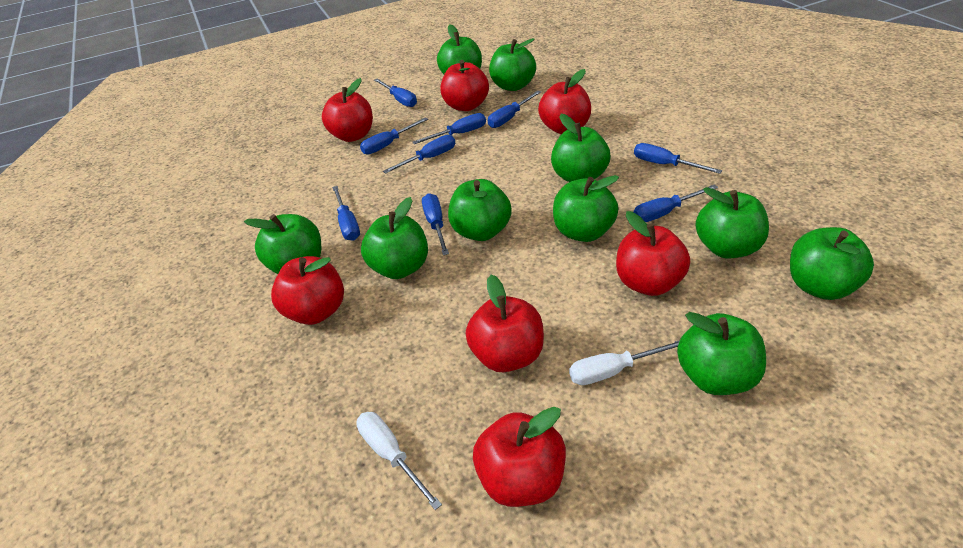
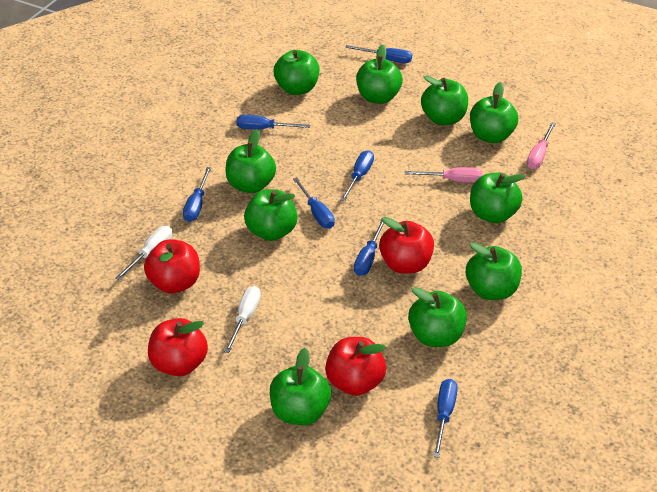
blue screwdriver: 9 -> 7
pink screwdriver: 0 -> 2
red apple: 7 -> 4

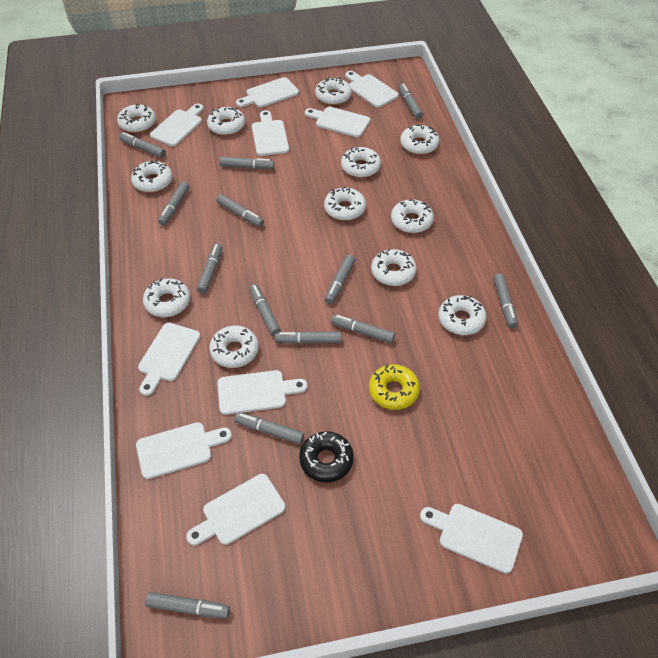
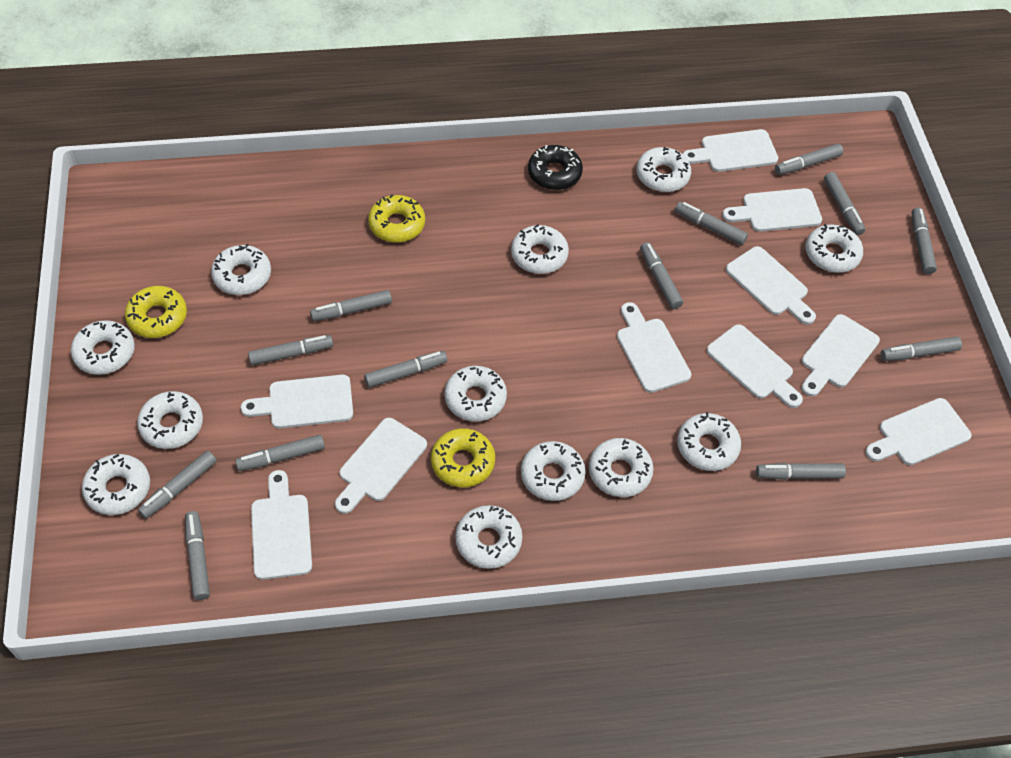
yellow donut: 1 -> 3

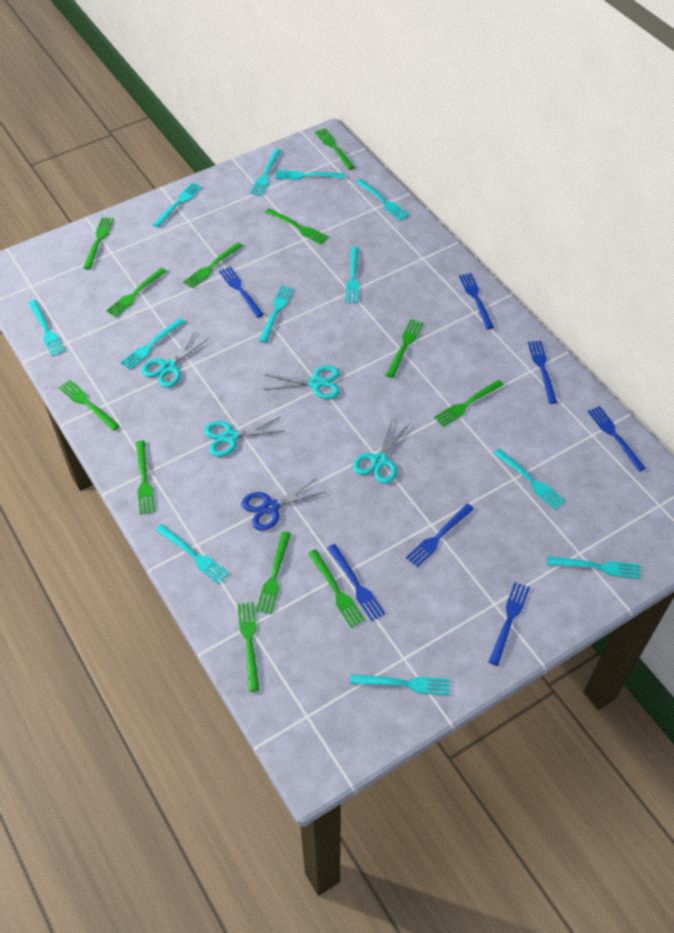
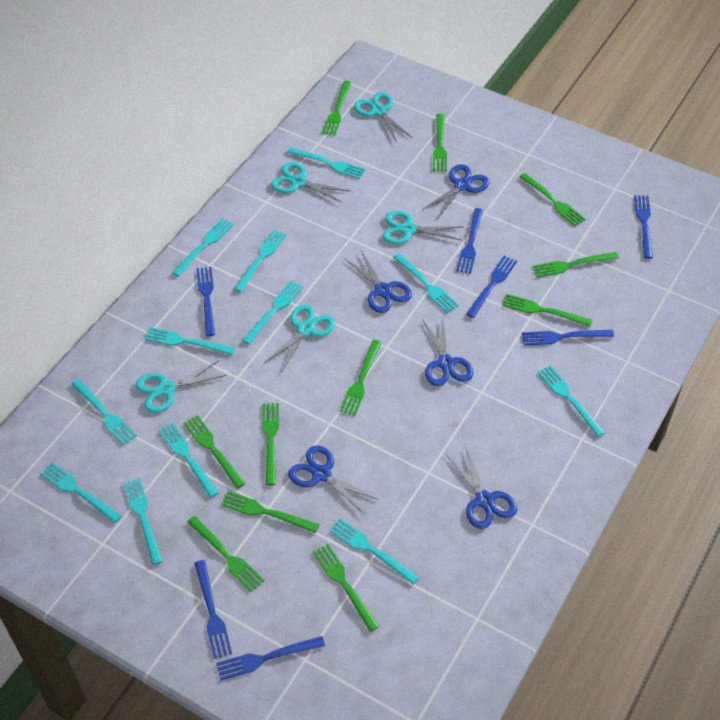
blue scissors: 1 -> 5
green fork: 12 -> 11
turquoise scissors: 4 -> 5

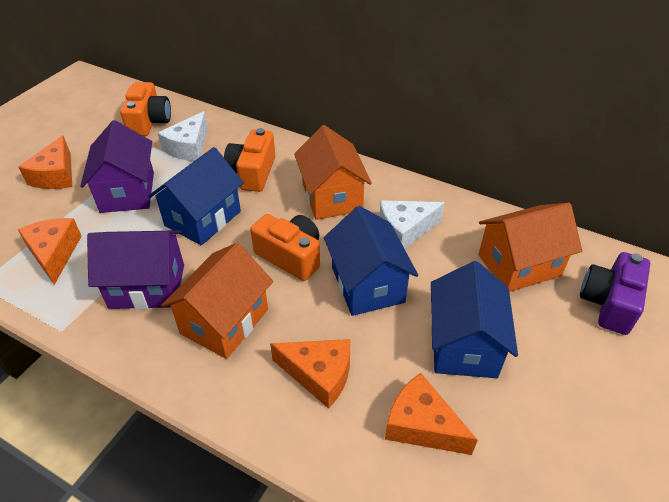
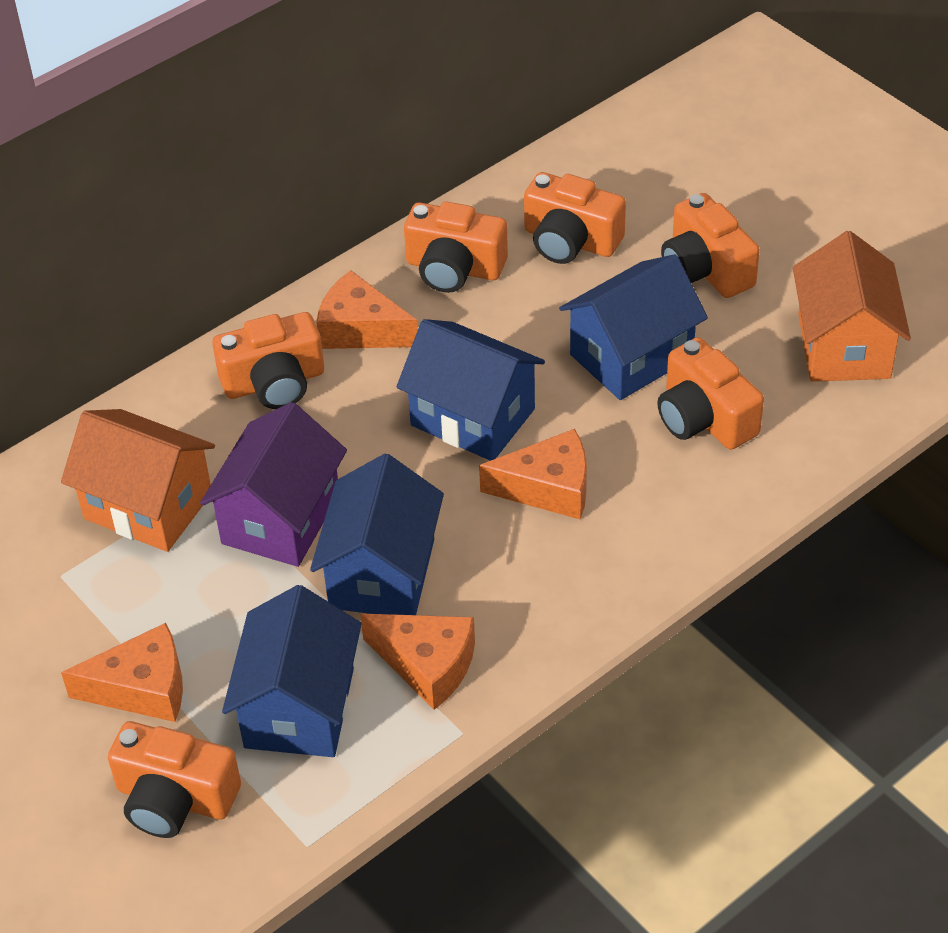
blue house: 3 -> 4
orange camera: 3 -> 6
orange house: 3 -> 2
purple camera: 1 -> 0
purple house: 2 -> 1
white cheese: 2 -> 0

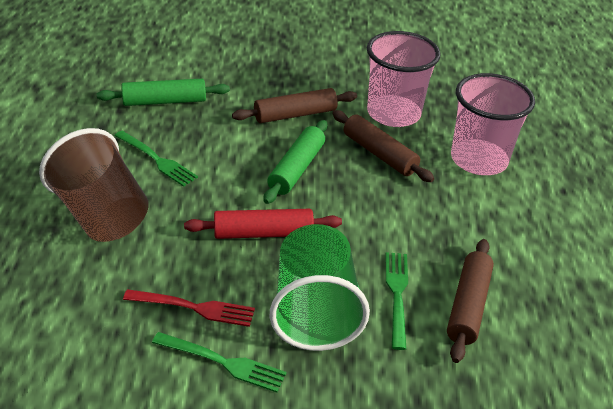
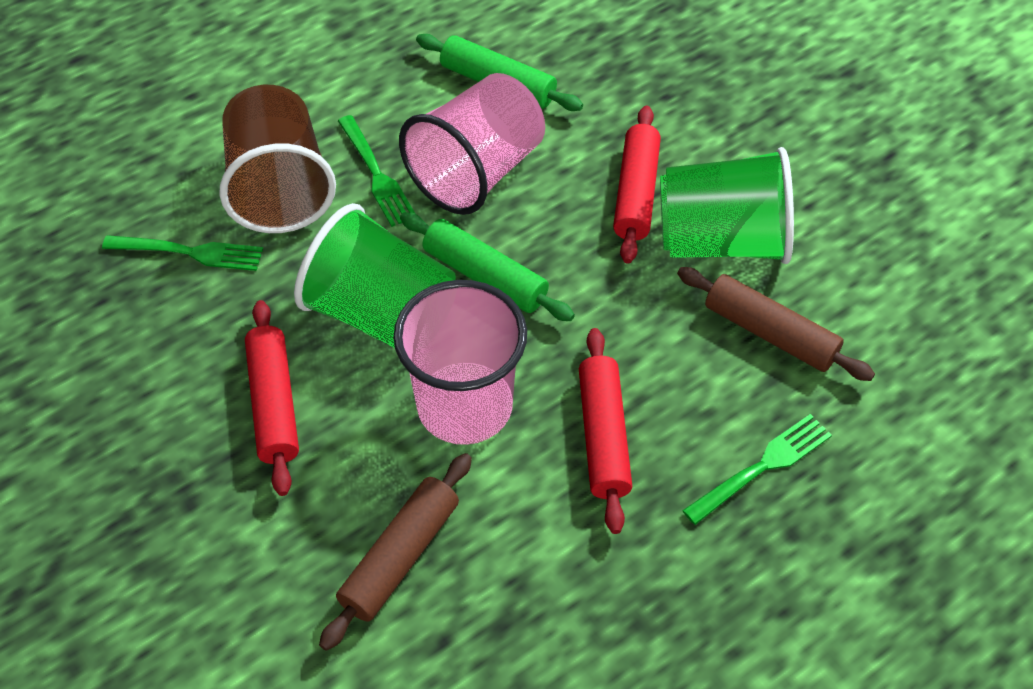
brown rolling pin: 3 -> 2
green cup: 1 -> 2
red fork: 1 -> 0
red rolling pin: 1 -> 3

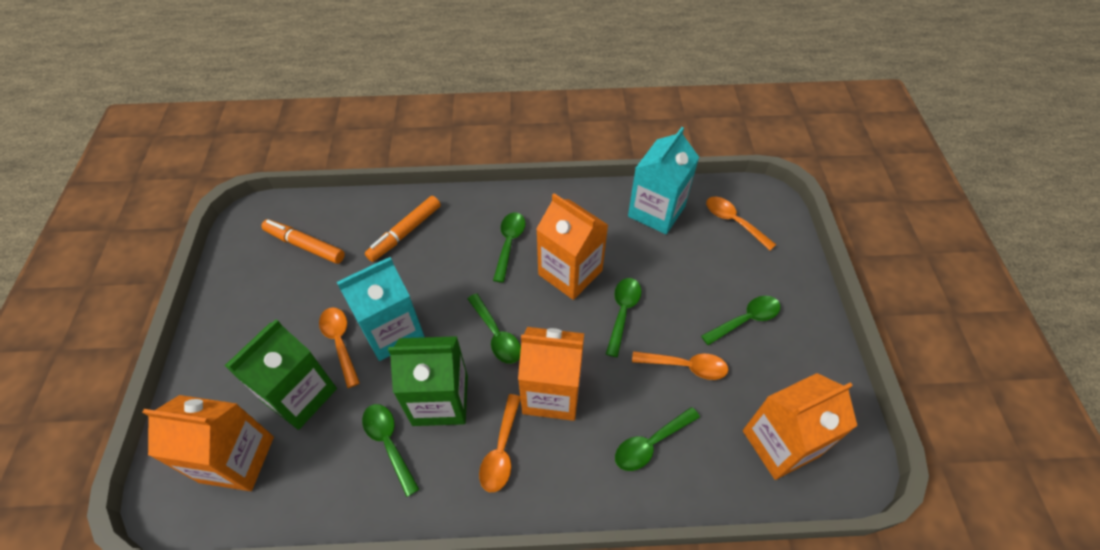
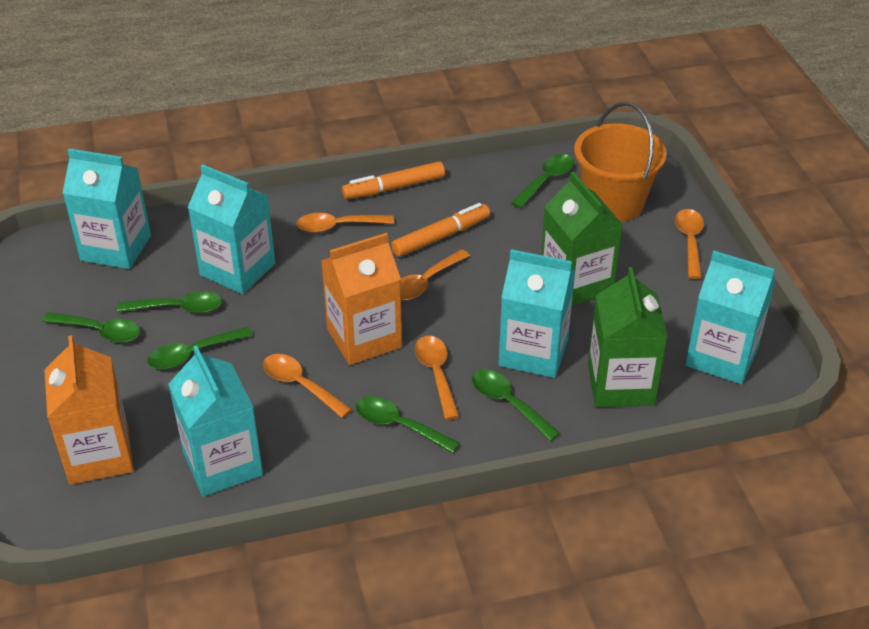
orange bucket: 0 -> 1
orange carton: 4 -> 2
orange spoon: 4 -> 5
turquoise carton: 2 -> 5

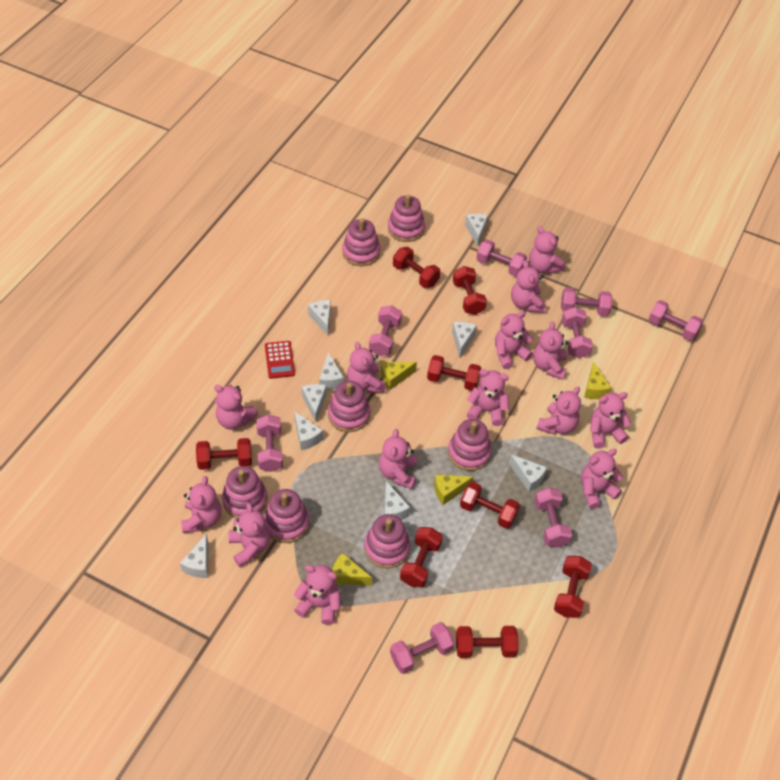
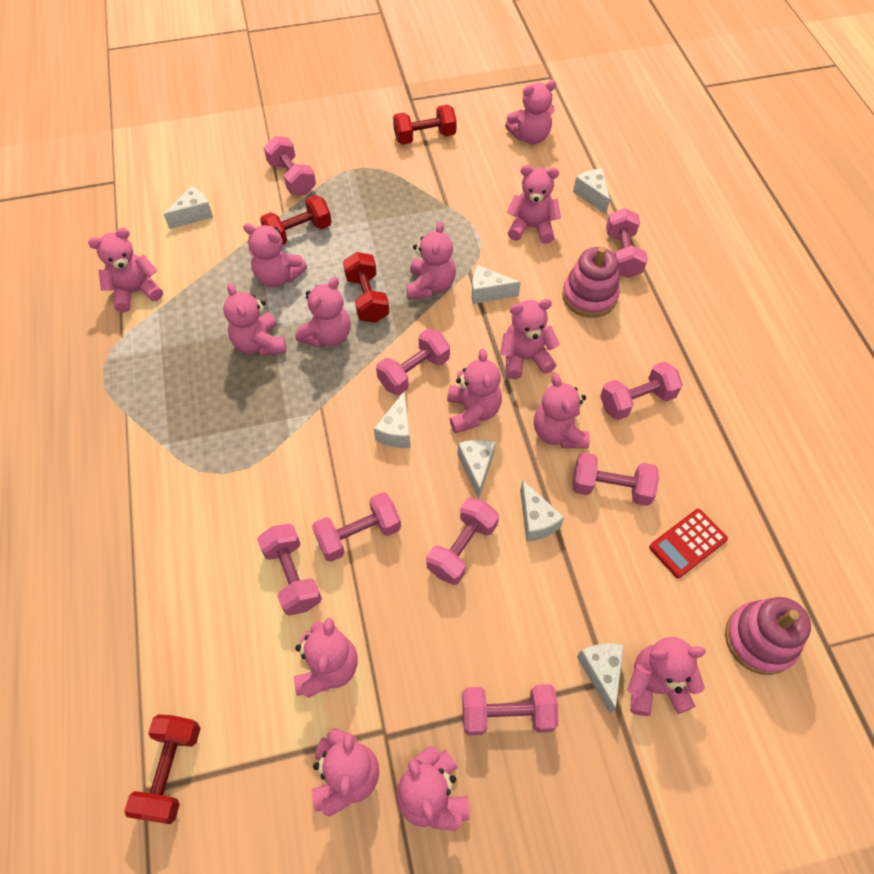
pink dumbbell: 8 -> 9
pink stacking toy: 7 -> 2
red dumbbell: 8 -> 4
white cheese: 9 -> 7
yellow cheese: 4 -> 0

* * * * * * *

▶ [What this task involves]
In the records above, find the line that contains "orange bucket: 0 -> 1", then write it out along with every line after it, exactly, through the last one. Leave the pictures out.

▶ [Response area]
orange bucket: 0 -> 1
orange carton: 4 -> 2
orange spoon: 4 -> 5
turquoise carton: 2 -> 5

pink dumbbell: 8 -> 9
pink stacking toy: 7 -> 2
red dumbbell: 8 -> 4
white cheese: 9 -> 7
yellow cheese: 4 -> 0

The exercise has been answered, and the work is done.